◆ GIVEN INSTRUCTION: Which lines below contain the string "grace"? Collect each of them, and treat uppercase and lowercase as different.

Extracted data entries
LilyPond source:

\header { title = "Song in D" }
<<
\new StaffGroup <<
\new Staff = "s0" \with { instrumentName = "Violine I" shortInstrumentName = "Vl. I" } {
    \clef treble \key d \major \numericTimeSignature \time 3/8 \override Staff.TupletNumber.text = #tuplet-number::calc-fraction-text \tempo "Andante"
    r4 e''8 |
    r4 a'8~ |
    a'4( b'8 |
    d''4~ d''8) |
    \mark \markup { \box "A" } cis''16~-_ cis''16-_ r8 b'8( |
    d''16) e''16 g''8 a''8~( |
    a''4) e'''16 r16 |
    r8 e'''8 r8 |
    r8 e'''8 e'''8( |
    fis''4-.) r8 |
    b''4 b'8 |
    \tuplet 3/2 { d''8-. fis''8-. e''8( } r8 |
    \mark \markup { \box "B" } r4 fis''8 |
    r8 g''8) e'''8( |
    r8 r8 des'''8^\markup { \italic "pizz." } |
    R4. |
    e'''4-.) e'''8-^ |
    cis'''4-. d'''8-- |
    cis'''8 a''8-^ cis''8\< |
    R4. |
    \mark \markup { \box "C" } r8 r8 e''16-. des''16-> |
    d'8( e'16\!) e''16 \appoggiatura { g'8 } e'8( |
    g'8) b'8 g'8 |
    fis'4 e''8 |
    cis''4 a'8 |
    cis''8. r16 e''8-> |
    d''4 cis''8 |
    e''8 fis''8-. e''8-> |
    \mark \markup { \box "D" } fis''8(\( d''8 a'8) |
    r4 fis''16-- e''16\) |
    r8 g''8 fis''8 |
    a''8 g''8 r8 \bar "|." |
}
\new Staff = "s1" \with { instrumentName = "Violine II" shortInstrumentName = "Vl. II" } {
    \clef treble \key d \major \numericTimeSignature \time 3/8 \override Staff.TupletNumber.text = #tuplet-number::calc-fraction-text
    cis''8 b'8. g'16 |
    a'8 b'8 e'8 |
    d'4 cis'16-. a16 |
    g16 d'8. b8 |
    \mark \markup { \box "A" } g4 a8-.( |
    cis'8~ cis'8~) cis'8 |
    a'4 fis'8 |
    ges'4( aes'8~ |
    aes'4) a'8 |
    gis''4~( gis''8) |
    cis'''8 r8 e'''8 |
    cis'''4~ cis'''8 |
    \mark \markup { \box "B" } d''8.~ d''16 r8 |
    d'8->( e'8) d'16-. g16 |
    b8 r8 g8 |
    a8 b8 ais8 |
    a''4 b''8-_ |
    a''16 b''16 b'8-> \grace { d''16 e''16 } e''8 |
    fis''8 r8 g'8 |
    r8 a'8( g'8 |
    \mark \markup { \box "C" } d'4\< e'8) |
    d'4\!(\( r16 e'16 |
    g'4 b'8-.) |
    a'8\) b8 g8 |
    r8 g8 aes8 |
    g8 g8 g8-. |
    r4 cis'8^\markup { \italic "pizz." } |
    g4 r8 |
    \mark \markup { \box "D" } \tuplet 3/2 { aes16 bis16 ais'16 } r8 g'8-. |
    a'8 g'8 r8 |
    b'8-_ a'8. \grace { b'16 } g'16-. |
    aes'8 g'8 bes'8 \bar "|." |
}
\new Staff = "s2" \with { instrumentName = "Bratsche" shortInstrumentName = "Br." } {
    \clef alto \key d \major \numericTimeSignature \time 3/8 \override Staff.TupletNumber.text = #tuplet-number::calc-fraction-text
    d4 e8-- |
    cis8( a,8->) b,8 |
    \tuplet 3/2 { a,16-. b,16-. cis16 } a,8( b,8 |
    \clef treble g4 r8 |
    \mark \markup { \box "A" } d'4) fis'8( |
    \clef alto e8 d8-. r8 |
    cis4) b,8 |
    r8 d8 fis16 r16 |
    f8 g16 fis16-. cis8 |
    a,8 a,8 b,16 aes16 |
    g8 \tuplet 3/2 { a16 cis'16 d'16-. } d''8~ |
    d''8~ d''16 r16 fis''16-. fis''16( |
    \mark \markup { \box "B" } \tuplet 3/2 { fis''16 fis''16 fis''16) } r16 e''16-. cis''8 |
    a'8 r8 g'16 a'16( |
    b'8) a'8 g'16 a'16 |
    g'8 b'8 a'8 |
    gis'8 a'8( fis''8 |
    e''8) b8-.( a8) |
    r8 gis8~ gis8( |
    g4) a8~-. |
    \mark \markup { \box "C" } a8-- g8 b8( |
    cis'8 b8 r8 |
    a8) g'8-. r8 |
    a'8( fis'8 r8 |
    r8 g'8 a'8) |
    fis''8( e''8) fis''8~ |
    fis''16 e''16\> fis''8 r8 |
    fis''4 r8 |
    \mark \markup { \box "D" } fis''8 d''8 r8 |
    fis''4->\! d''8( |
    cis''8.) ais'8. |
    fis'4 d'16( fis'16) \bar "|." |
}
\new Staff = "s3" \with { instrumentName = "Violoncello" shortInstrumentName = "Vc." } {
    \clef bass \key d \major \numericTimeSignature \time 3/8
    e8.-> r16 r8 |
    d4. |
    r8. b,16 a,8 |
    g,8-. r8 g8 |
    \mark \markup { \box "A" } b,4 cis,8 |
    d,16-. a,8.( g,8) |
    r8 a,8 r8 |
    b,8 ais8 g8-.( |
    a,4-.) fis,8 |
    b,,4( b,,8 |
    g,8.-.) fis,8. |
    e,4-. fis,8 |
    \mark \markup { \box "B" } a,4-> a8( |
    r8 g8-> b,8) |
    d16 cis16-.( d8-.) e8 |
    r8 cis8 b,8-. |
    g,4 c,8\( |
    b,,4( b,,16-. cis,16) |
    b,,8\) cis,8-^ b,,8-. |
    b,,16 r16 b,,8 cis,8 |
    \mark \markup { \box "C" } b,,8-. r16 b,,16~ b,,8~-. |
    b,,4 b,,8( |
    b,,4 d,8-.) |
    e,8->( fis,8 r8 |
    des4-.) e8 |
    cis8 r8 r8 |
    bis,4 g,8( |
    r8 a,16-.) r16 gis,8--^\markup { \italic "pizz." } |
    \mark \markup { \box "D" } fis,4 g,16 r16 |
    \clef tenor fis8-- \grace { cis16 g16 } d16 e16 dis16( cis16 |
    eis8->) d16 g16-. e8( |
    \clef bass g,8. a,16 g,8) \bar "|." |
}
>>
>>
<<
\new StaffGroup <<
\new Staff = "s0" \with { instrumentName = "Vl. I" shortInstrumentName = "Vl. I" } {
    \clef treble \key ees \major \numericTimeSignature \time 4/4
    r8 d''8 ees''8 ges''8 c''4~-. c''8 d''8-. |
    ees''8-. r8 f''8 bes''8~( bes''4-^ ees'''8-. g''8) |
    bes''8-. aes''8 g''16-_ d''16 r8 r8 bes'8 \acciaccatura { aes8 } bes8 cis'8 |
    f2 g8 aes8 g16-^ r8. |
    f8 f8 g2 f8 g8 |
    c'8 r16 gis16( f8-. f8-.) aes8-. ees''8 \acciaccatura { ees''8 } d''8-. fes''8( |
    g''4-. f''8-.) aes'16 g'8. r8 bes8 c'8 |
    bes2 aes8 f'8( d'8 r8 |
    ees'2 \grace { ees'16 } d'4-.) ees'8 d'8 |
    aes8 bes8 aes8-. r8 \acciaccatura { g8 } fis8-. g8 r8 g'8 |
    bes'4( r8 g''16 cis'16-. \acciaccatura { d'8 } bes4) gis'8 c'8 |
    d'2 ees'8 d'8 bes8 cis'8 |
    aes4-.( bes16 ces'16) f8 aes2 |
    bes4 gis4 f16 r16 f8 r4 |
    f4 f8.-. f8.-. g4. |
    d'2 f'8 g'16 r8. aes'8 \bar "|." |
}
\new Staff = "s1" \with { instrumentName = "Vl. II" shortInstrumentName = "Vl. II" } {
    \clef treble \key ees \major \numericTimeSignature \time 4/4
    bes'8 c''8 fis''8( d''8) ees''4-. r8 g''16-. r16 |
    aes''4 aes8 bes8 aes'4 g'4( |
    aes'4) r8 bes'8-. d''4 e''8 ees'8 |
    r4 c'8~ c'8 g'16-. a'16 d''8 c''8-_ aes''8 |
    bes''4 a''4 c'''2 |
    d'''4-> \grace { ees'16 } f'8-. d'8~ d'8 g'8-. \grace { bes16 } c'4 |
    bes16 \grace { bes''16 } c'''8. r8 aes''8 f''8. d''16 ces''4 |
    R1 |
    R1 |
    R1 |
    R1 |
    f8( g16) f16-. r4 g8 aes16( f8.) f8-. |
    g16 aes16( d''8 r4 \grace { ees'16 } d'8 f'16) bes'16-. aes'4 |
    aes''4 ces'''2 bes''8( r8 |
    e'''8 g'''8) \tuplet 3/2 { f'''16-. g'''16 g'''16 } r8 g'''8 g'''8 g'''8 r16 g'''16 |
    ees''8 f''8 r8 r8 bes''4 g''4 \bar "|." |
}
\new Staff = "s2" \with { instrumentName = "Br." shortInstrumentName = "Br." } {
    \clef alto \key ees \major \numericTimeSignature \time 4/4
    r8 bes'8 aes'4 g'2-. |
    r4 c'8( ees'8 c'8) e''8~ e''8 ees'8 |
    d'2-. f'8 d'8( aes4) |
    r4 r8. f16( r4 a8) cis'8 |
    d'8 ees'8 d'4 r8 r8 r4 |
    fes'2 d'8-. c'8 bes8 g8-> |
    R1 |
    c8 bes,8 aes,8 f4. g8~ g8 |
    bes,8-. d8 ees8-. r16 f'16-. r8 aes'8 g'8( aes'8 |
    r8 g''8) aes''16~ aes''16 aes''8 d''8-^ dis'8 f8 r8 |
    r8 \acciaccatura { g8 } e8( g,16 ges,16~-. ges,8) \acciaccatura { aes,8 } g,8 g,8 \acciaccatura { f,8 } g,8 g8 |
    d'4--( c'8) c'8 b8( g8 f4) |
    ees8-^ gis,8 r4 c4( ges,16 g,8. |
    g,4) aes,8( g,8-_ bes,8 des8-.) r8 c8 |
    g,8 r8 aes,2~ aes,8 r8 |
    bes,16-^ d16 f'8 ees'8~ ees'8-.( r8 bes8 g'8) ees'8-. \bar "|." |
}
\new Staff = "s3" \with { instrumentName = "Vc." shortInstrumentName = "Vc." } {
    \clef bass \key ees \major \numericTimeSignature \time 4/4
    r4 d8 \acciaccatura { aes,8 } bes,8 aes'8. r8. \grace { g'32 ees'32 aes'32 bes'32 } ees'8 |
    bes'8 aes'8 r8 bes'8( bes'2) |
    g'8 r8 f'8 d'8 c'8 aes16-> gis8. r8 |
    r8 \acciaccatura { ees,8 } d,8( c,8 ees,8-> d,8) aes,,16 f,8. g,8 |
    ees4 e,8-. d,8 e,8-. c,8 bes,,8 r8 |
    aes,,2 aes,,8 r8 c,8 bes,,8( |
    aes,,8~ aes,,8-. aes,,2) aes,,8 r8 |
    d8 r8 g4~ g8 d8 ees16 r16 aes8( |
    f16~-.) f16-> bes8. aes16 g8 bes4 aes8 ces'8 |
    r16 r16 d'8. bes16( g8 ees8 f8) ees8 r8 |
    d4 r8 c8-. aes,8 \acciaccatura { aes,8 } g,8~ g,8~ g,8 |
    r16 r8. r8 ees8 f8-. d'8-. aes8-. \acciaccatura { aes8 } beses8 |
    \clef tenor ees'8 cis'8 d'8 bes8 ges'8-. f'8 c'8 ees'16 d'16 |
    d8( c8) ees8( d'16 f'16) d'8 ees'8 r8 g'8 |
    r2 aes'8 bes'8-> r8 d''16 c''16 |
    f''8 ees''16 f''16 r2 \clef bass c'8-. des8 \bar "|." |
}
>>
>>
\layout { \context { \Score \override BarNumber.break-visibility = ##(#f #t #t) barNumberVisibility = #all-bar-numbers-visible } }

◆ RESPONSE:
    a''16 b''16 b'8-> \grace { d''16 e''16 } e''8 |
    b'8-_ a'8. \grace { b'16 } g'16-. |
    \clef tenor fis8-- \grace { cis16 g16 } d16 e16 dis16( cis16 |
    ees'2 \grace { ees'16 } d'4-.) ees'8 d'8 |
    d'''4-> \grace { ees'16 } f'8-. d'8~ d'8 g'8-. \grace { bes16 } c'4 |
    bes16 \grace { bes''16 } c'''8. r8 aes''8 f''8. d''16 ces''4 |
    g16 aes16( d''8 r4 \grace { ees'16 } d'8 f'16) bes'16-. aes'4 |
    r4 d8 \acciaccatura { aes,8 } bes,8 aes'8. r8. \grace { g'32 ees'32 aes'32 bes'32 } ees'8 |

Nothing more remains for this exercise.